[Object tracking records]
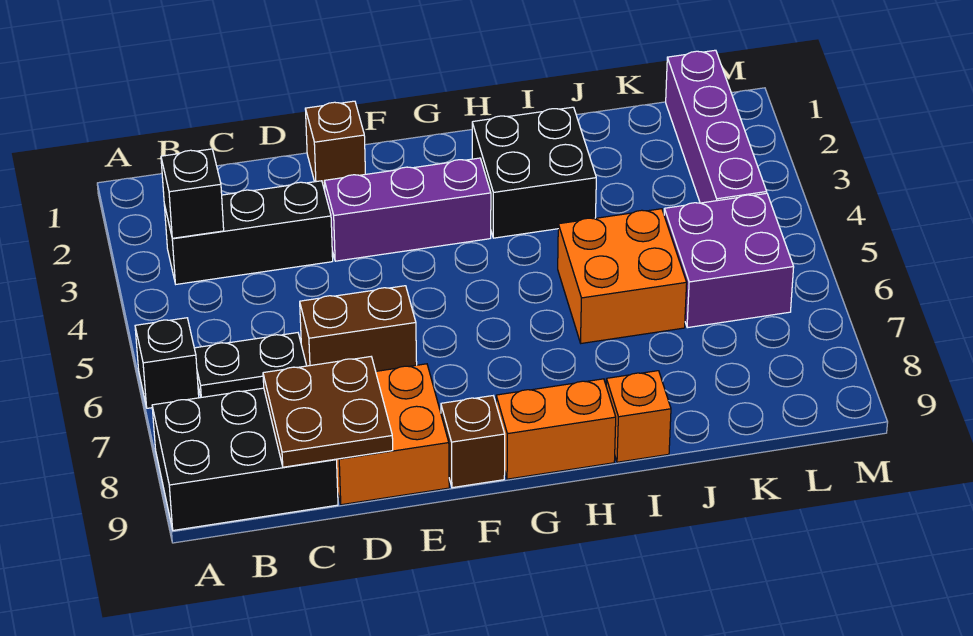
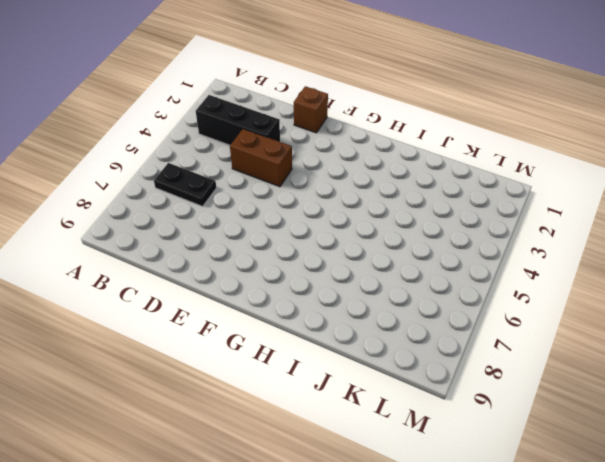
brown 1x2 brick [230,129,292,187] -> brown 1x2 brick moved to [300,286,417,371]
none -> black 1x1 brick [135,318,199,408]
none -> black 2x3 brick [152,388,338,530]
none -> orange 2x2 brick [336,364,449,505]

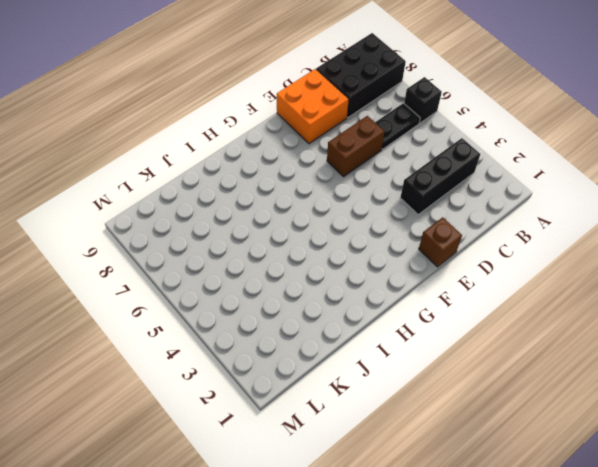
none -> purple 1x3 brick [324,158,491,261]
none -> brown 1x1 brick [441,396,505,488]
none -> orange 1x2 brick [496,379,616,479]

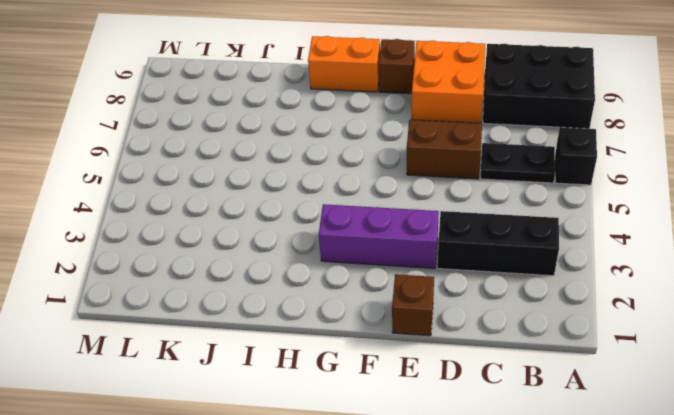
none -> black 2x2 brick [472,107,596,238]
none -> orange 2x2 brick [558,209,687,343]
none -> orange 1x1 brick [606,371,671,462]

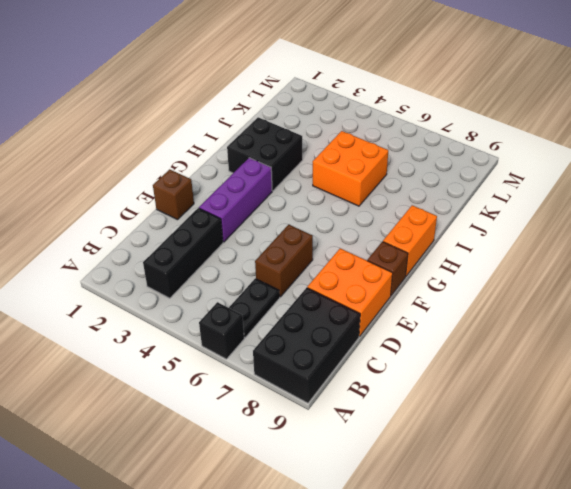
none -> orange 1x1 brick [606,371,671,462]
none -> purple 2x2 brick [664,193,794,328]
none -> purple 1x4 brick [666,50,767,203]

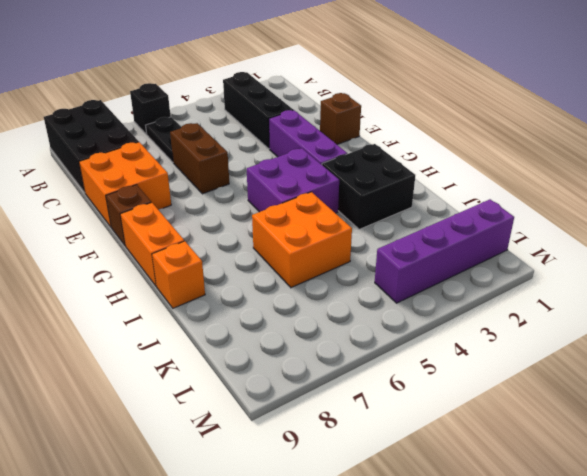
purple 2x2 brick [247,148,339,213] -> purple 2x2 brick moved to [664,193,794,328]
none -> black 1x1 brick [161,149,224,238]
none -> brown 2x2 plate [263,357,393,467]

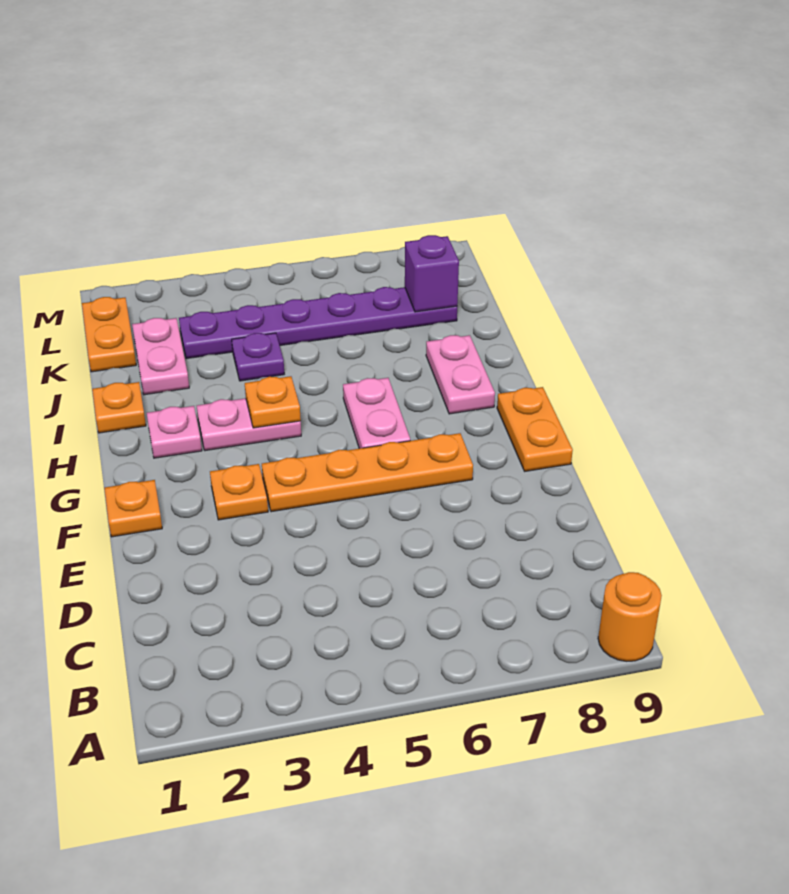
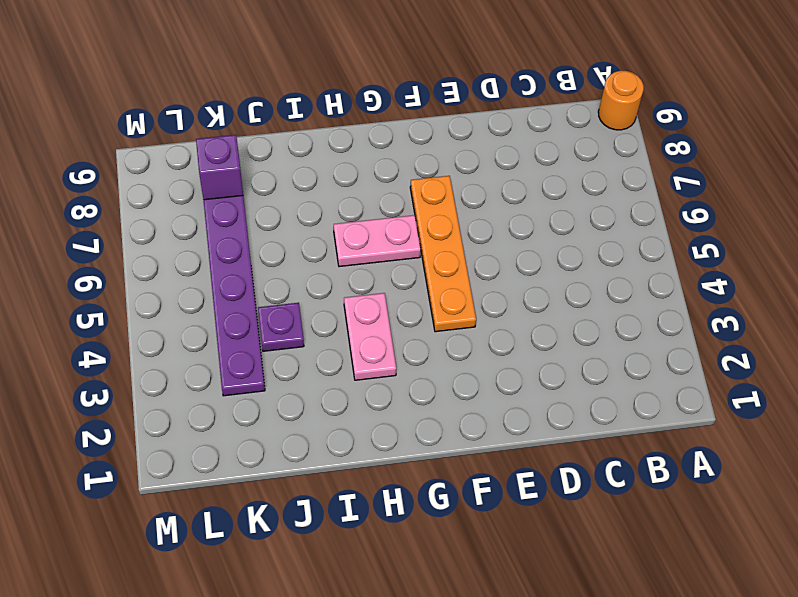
none -> orange 1x1 plate [104,480,162,537]
none -> orange 1x1 plate [210,464,268,520]
none -> orange 1x2 plate [497,387,573,471]

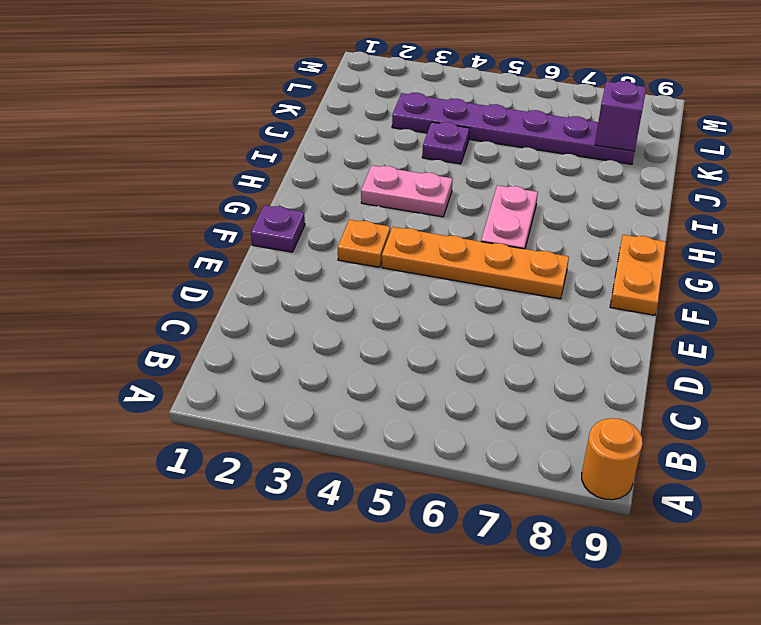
purple 1x1 plate [251,205,305,252] -> orange 1x1 plate [104,480,162,537]
none -> pink 1x1 plate [147,406,202,458]
none -> pink 1x2 plate [426,335,495,414]
none -> orange 1x1 plate [92,382,146,433]

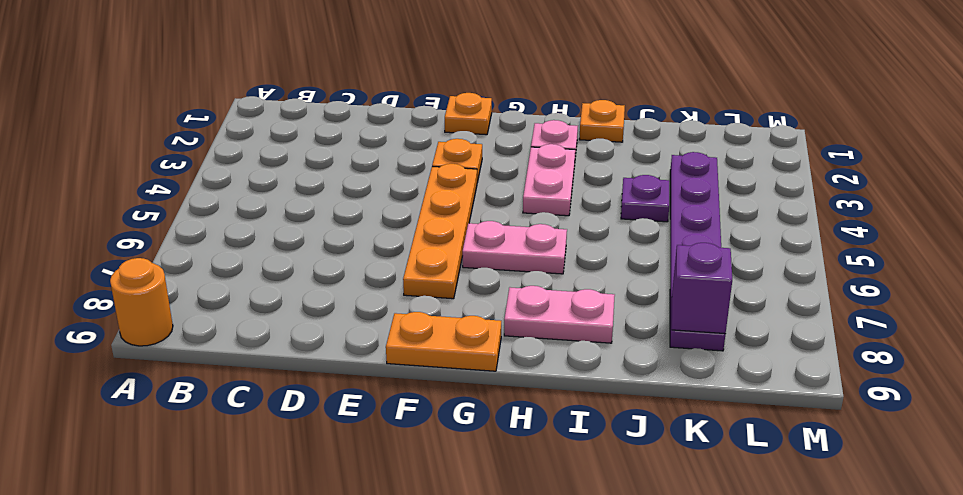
none -> pink 1x2 plate [132,318,189,395]
none -> orange 1x2 plate [82,297,136,372]
none -> orange 1x1 plate [245,376,301,428]

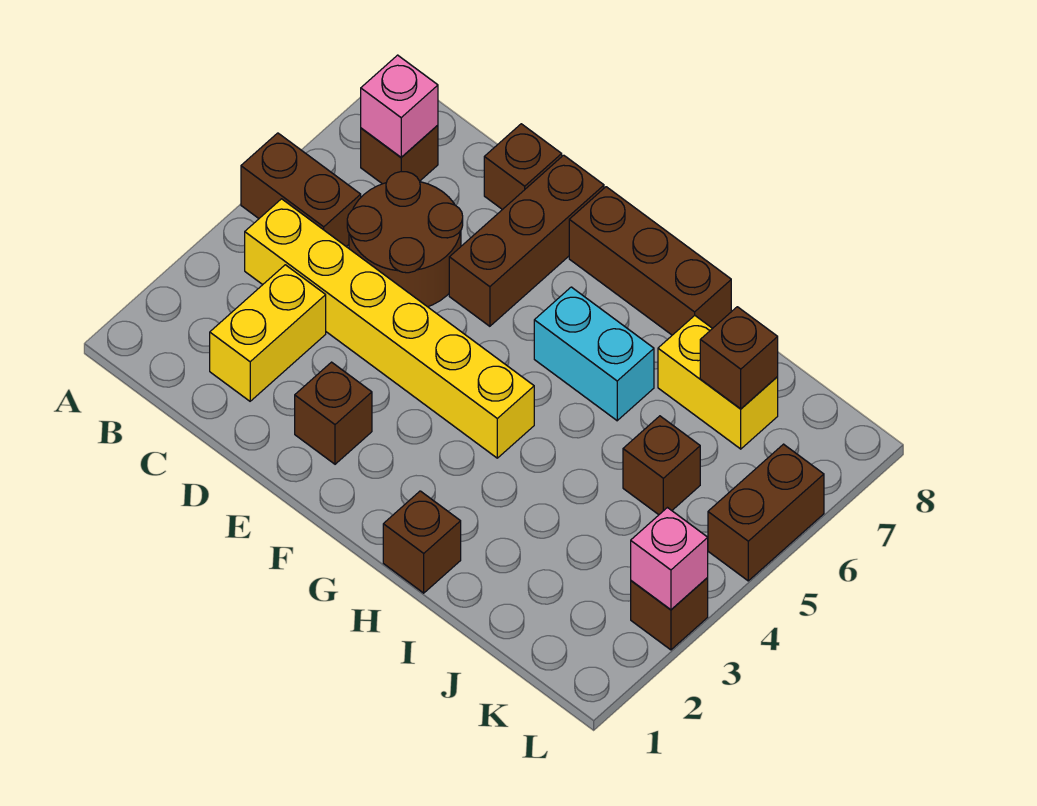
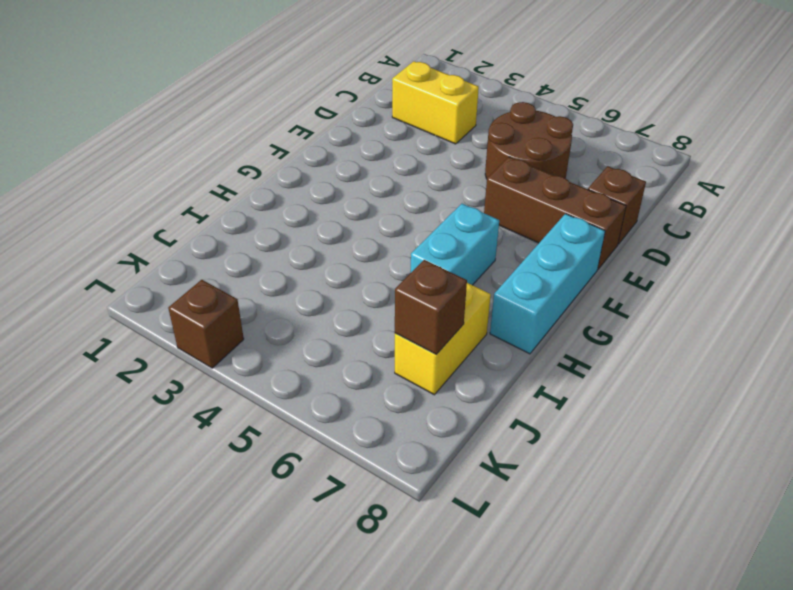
cyan 1x3 brick [490,214,605,354] -> brown 1x3 brick [569,187,731,335]
none -> brown 1x2 brick [241,133,361,247]
none -> yellow 1x6 brick [245,199,534,458]
none -> brown 1x1 brick [361,125,438,184]

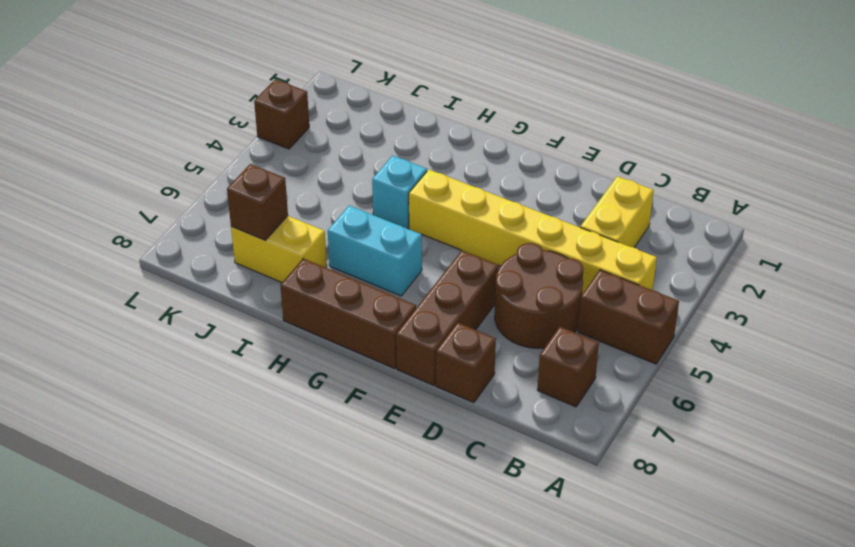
cyan 1x1 brick [372,156,427,228] -> none
none -> brown 1x1 brick [295,362,372,464]
none -> brown 1x1 brick [383,491,461,593]
none -> brown 1x1 brick [623,416,700,515]

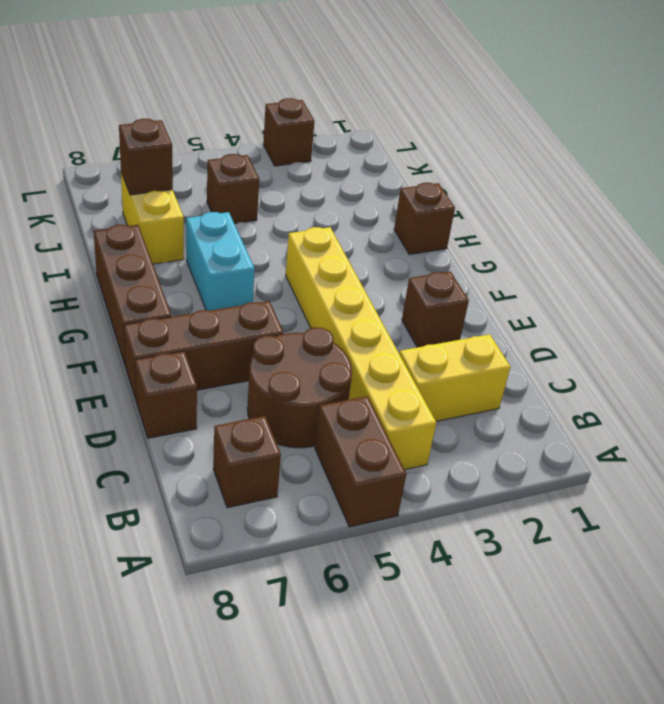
none -> brown 1x2 brick [708,444,824,581]
none -> pink 1x1 brick [361,55,438,157]
none -> pink 1x1 brick [631,508,708,610]

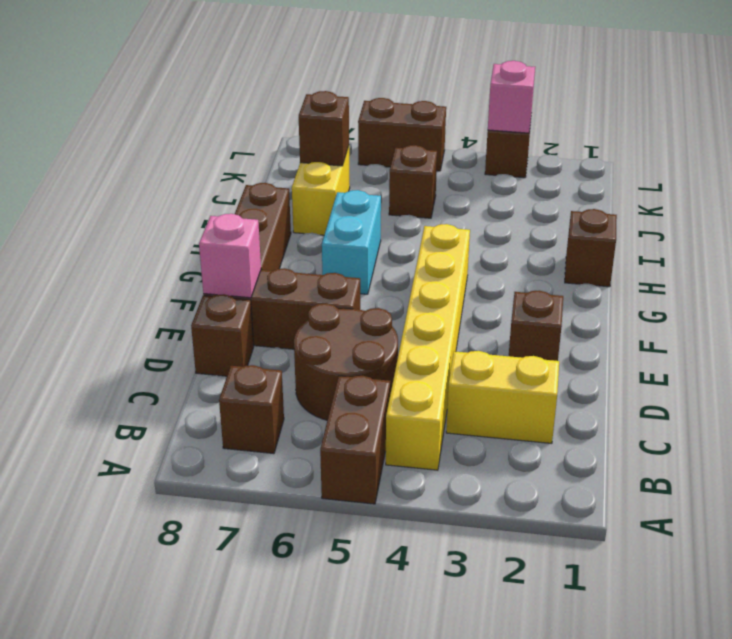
pink 1x1 brick [199,214,261,298] -> pink 1x1 brick moved to [361,55,438,157]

ACTIVITY: Type out the entries again without a single change, and leave the pictures out.

EXERCISE ANSWER:
brown 1x2 brick [230,129,292,187] -> brown 1x2 brick moved to [300,286,417,371]
none -> black 1x1 brick [135,318,199,408]
none -> black 2x3 brick [152,388,338,530]
none -> orange 2x2 brick [336,364,449,505]

none -> purple 1x3 brick [324,158,491,261]
none -> brown 1x1 brick [441,396,505,488]
none -> orange 1x2 brick [496,379,616,479]

none -> black 2x2 brick [472,107,596,238]
none -> orange 2x2 brick [558,209,687,343]
none -> orange 1x1 brick [606,371,671,462]

none -> orange 1x1 brick [606,371,671,462]
none -> purple 2x2 brick [664,193,794,328]
none -> purple 1x4 brick [666,50,767,203]

purple 2x2 brick [247,148,339,213] -> purple 2x2 brick moved to [664,193,794,328]
none -> black 1x1 brick [161,149,224,238]
none -> brown 2x2 plate [263,357,393,467]

none -> orange 1x1 plate [104,480,162,537]
none -> orange 1x1 plate [210,464,268,520]
none -> orange 1x2 plate [497,387,573,471]

purple 1x1 plate [251,205,305,252] -> orange 1x1 plate [104,480,162,537]
none -> pink 1x1 plate [147,406,202,458]
none -> pink 1x2 plate [426,335,495,414]
none -> orange 1x1 plate [92,382,146,433]

none -> pink 1x2 plate [132,318,189,395]
none -> orange 1x2 plate [82,297,136,372]
none -> orange 1x1 plate [245,376,301,428]

cyan 1x3 brick [490,214,605,354] -> brown 1x3 brick [569,187,731,335]
none -> brown 1x2 brick [241,133,361,247]
none -> yellow 1x6 brick [245,199,534,458]
none -> brown 1x1 brick [361,125,438,184]

cyan 1x1 brick [372,156,427,228] -> none
none -> brown 1x1 brick [295,362,372,464]
none -> brown 1x1 brick [383,491,461,593]
none -> brown 1x1 brick [623,416,700,515]

none -> brown 1x2 brick [708,444,824,581]
none -> pink 1x1 brick [361,55,438,157]
none -> pink 1x1 brick [631,508,708,610]

pink 1x1 brick [199,214,261,298] -> pink 1x1 brick moved to [361,55,438,157]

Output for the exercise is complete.